Given information:
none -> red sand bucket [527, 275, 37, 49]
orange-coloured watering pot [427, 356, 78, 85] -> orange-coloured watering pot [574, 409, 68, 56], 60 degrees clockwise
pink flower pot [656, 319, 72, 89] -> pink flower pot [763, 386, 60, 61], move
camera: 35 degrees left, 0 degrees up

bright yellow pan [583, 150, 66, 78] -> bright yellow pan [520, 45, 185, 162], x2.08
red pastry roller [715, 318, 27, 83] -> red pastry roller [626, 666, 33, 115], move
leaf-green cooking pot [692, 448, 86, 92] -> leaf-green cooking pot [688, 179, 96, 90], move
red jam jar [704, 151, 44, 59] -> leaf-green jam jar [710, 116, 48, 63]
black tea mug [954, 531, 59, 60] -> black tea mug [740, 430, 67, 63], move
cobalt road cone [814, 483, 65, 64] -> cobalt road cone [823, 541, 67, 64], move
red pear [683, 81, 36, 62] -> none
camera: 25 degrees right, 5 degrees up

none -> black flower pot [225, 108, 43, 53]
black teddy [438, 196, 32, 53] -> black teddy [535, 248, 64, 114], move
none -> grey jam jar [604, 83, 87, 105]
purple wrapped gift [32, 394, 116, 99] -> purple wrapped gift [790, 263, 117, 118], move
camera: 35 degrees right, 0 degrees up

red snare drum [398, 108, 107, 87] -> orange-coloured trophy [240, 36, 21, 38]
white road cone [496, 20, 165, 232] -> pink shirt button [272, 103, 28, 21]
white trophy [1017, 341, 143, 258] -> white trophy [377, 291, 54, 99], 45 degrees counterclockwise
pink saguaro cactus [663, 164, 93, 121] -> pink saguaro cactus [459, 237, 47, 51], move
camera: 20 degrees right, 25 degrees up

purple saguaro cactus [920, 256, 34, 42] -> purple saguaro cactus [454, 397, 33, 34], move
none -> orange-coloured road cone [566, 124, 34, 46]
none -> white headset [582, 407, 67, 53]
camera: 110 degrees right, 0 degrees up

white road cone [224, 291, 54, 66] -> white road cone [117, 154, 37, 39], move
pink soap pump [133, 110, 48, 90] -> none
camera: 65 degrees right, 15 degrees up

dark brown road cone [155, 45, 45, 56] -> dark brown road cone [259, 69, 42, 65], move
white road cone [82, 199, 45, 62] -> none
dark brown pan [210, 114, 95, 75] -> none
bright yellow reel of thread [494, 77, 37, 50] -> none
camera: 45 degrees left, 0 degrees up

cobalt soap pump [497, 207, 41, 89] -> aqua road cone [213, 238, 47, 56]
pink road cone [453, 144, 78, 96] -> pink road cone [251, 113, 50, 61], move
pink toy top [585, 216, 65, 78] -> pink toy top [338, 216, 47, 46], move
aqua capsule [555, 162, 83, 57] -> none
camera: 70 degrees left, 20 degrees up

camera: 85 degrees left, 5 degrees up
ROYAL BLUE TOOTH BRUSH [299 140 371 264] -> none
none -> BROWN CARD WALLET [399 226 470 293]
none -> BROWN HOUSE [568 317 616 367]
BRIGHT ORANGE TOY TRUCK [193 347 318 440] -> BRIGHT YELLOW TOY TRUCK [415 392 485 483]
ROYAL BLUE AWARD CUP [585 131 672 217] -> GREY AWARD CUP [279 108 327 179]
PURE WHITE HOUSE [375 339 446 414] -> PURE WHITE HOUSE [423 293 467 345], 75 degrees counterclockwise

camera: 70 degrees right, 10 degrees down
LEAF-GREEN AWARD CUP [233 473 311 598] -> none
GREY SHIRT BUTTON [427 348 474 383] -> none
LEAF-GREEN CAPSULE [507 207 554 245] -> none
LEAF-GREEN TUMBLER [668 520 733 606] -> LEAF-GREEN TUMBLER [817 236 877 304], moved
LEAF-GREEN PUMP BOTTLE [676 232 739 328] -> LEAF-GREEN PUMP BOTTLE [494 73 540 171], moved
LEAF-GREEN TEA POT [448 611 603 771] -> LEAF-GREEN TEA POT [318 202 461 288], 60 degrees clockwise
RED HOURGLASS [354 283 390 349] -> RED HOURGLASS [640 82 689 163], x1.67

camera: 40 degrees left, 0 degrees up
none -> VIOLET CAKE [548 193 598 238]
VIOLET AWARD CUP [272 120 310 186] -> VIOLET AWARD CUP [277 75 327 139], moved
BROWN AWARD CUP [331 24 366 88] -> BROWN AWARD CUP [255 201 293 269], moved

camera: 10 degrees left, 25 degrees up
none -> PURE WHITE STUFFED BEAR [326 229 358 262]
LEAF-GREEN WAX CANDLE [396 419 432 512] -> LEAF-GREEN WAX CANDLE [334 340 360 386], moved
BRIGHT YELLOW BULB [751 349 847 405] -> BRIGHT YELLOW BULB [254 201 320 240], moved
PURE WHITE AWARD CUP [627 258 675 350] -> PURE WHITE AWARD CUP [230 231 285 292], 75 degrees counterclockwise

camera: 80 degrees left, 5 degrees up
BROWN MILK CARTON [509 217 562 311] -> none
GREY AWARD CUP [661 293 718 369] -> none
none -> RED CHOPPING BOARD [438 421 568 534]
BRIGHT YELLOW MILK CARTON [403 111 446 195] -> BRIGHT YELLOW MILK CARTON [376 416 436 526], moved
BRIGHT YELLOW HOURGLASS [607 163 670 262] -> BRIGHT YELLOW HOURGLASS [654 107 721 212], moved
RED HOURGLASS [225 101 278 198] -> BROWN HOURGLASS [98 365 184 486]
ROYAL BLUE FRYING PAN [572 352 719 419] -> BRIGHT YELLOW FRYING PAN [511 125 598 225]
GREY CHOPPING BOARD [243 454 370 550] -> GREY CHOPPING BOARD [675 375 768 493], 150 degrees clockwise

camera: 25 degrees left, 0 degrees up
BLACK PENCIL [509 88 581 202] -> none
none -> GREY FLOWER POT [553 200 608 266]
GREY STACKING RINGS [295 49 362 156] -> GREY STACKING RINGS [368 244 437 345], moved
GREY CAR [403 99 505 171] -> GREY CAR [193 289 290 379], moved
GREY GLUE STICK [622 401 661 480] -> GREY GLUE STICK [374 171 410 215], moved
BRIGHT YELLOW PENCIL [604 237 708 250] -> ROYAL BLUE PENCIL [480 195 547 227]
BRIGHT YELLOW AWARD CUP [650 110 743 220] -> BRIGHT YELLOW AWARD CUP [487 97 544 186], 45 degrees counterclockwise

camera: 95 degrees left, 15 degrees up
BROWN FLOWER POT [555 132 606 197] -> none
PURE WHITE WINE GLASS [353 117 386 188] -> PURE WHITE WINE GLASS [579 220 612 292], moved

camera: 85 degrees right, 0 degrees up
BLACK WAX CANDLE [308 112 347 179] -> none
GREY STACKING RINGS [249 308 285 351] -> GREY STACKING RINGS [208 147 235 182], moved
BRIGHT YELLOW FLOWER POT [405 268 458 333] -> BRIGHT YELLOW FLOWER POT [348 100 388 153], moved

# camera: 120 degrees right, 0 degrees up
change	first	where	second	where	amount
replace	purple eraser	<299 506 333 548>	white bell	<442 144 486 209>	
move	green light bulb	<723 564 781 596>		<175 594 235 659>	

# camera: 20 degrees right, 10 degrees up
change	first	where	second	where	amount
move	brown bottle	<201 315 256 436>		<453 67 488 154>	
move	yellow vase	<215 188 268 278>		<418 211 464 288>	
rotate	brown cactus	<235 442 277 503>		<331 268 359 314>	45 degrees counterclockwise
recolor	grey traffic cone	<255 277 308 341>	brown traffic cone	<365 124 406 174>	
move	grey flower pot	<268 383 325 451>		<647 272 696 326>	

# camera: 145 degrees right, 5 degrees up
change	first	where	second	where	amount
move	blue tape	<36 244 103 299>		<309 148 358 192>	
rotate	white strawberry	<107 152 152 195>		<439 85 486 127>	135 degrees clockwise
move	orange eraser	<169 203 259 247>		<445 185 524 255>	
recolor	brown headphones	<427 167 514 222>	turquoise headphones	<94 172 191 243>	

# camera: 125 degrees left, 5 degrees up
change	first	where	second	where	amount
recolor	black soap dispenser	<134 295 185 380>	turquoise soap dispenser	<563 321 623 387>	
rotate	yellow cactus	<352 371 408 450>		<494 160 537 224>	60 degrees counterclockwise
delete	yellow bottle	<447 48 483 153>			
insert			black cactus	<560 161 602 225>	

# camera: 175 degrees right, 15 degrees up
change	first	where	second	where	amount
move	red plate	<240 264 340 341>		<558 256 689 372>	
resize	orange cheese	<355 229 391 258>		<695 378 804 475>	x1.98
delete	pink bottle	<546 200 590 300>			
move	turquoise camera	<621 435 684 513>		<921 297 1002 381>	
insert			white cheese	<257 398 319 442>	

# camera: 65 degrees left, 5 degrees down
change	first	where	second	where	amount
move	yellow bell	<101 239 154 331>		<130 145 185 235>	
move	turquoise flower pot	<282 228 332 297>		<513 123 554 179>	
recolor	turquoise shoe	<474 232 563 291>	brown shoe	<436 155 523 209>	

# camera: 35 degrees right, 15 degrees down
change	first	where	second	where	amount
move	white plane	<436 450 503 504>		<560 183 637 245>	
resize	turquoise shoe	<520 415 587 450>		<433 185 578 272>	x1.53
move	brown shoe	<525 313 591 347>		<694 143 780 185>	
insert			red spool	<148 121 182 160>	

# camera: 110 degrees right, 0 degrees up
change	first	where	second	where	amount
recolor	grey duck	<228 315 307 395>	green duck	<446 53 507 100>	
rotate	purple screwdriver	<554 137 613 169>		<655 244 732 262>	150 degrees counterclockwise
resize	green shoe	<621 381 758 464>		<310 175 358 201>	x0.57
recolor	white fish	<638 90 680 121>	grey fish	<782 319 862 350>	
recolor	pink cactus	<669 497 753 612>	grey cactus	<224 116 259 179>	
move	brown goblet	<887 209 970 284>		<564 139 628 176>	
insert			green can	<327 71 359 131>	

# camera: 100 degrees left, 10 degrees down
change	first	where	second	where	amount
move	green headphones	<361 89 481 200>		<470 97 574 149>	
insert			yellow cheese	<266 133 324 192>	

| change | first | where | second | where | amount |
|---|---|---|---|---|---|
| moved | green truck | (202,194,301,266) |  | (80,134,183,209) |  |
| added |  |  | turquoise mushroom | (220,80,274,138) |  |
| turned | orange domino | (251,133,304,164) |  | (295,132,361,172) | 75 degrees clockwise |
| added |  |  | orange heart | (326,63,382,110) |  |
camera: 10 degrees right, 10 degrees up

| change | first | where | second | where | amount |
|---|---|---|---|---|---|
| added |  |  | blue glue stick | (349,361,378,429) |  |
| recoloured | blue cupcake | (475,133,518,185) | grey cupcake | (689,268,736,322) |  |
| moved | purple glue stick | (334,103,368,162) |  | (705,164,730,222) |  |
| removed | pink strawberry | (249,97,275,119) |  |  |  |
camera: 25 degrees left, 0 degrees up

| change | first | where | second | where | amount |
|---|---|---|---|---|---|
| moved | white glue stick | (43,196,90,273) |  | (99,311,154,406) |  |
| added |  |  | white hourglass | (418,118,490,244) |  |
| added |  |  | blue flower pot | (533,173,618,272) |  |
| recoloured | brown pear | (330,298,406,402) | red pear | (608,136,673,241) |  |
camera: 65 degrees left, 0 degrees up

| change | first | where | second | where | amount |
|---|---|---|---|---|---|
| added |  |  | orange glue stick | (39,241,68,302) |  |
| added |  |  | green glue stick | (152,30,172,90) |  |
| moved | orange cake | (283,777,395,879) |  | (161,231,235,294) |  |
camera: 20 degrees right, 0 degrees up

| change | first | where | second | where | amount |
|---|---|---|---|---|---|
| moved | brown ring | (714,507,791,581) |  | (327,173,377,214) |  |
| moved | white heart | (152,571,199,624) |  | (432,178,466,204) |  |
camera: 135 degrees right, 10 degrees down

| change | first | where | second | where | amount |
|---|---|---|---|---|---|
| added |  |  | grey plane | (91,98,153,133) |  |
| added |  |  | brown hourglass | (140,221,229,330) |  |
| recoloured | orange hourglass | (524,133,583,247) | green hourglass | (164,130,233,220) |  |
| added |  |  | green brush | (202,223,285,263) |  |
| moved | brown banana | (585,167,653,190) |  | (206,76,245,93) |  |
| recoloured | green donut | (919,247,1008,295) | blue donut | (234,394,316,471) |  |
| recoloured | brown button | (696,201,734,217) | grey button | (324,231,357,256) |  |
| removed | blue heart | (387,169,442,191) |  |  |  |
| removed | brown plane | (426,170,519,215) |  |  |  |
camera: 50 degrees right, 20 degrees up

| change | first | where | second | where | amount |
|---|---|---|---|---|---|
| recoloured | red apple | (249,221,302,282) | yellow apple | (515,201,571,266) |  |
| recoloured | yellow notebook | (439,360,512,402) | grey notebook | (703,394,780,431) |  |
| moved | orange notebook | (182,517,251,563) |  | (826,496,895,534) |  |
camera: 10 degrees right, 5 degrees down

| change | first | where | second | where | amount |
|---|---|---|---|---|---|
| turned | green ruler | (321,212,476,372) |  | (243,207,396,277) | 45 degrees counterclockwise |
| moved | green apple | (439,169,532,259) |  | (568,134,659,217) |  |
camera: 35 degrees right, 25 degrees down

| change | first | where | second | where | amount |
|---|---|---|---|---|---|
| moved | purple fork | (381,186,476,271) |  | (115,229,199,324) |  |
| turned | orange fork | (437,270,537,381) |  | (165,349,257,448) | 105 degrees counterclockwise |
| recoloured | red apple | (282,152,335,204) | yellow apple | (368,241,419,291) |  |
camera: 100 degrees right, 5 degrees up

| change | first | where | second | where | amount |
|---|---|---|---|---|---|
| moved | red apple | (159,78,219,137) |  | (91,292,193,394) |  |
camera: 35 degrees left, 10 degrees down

To do: Repeat word for word the lines above that run from the line containing "none -> BROWN HOUSE [568 317 616 367]" through the line containing "ROYAL BLUE AWARD", both ends included, and nothing else.

Your solution:
none -> BROWN HOUSE [568 317 616 367]
BRIGHT ORANGE TOY TRUCK [193 347 318 440] -> BRIGHT YELLOW TOY TRUCK [415 392 485 483]
ROYAL BLUE AWARD CUP [585 131 672 217] -> GREY AWARD CUP [279 108 327 179]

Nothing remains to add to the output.